Recorded data:
start
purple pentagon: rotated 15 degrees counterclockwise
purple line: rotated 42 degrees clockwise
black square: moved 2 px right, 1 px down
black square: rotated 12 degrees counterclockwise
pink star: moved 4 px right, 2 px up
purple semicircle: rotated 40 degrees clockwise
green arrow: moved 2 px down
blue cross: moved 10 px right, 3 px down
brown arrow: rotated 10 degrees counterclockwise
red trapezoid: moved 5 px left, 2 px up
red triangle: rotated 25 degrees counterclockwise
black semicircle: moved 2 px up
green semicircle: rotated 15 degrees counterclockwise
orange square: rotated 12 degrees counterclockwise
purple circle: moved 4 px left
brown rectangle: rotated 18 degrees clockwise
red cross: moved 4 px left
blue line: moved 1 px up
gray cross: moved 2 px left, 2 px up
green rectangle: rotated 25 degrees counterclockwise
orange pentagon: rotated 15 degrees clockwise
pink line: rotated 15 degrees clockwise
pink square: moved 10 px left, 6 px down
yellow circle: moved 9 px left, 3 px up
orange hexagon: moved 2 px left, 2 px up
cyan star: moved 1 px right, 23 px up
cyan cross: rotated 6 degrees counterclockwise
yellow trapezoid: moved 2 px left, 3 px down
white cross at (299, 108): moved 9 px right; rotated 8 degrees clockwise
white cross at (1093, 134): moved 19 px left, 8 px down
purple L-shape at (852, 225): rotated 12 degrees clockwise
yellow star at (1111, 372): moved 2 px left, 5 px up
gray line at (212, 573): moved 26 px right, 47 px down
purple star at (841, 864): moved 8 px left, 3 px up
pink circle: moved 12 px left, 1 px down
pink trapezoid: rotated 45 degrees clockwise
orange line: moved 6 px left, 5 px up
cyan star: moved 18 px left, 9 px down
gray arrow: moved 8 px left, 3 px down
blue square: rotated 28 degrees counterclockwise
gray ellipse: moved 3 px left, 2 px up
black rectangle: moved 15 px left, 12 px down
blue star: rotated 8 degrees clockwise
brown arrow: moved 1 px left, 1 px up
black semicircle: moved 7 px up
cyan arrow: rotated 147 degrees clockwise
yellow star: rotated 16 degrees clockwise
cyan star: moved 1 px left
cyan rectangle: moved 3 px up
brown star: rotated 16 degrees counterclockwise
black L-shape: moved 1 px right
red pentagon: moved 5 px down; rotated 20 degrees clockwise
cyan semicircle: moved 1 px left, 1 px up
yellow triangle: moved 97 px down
end
[Stated exercise] Write out the data again, switching every "counterclockwise" to "anticlockwise" and leaving everything else unchanged.

[Solution to this problem]
purple pentagon: rotated 15 degrees anticlockwise
purple line: rotated 42 degrees clockwise
black square: moved 2 px right, 1 px down
black square: rotated 12 degrees anticlockwise
pink star: moved 4 px right, 2 px up
purple semicircle: rotated 40 degrees clockwise
green arrow: moved 2 px down
blue cross: moved 10 px right, 3 px down
brown arrow: rotated 10 degrees anticlockwise
red trapezoid: moved 5 px left, 2 px up
red triangle: rotated 25 degrees anticlockwise
black semicircle: moved 2 px up
green semicircle: rotated 15 degrees anticlockwise
orange square: rotated 12 degrees anticlockwise
purple circle: moved 4 px left
brown rectangle: rotated 18 degrees clockwise
red cross: moved 4 px left
blue line: moved 1 px up
gray cross: moved 2 px left, 2 px up
green rectangle: rotated 25 degrees anticlockwise
orange pentagon: rotated 15 degrees clockwise
pink line: rotated 15 degrees clockwise
pink square: moved 10 px left, 6 px down
yellow circle: moved 9 px left, 3 px up
orange hexagon: moved 2 px left, 2 px up
cyan star: moved 1 px right, 23 px up
cyan cross: rotated 6 degrees anticlockwise
yellow trapezoid: moved 2 px left, 3 px down
white cross at (299, 108): moved 9 px right; rotated 8 degrees clockwise
white cross at (1093, 134): moved 19 px left, 8 px down
purple L-shape at (852, 225): rotated 12 degrees clockwise
yellow star at (1111, 372): moved 2 px left, 5 px up
gray line at (212, 573): moved 26 px right, 47 px down
purple star at (841, 864): moved 8 px left, 3 px up
pink circle: moved 12 px left, 1 px down
pink trapezoid: rotated 45 degrees clockwise
orange line: moved 6 px left, 5 px up
cyan star: moved 18 px left, 9 px down
gray arrow: moved 8 px left, 3 px down
blue square: rotated 28 degrees anticlockwise
gray ellipse: moved 3 px left, 2 px up
black rectangle: moved 15 px left, 12 px down
blue star: rotated 8 degrees clockwise
brown arrow: moved 1 px left, 1 px up
black semicircle: moved 7 px up
cyan arrow: rotated 147 degrees clockwise
yellow star: rotated 16 degrees clockwise
cyan star: moved 1 px left
cyan rectangle: moved 3 px up
brown star: rotated 16 degrees anticlockwise
black L-shape: moved 1 px right
red pentagon: moved 5 px down; rotated 20 degrees clockwise
cyan semicircle: moved 1 px left, 1 px up
yellow triangle: moved 97 px down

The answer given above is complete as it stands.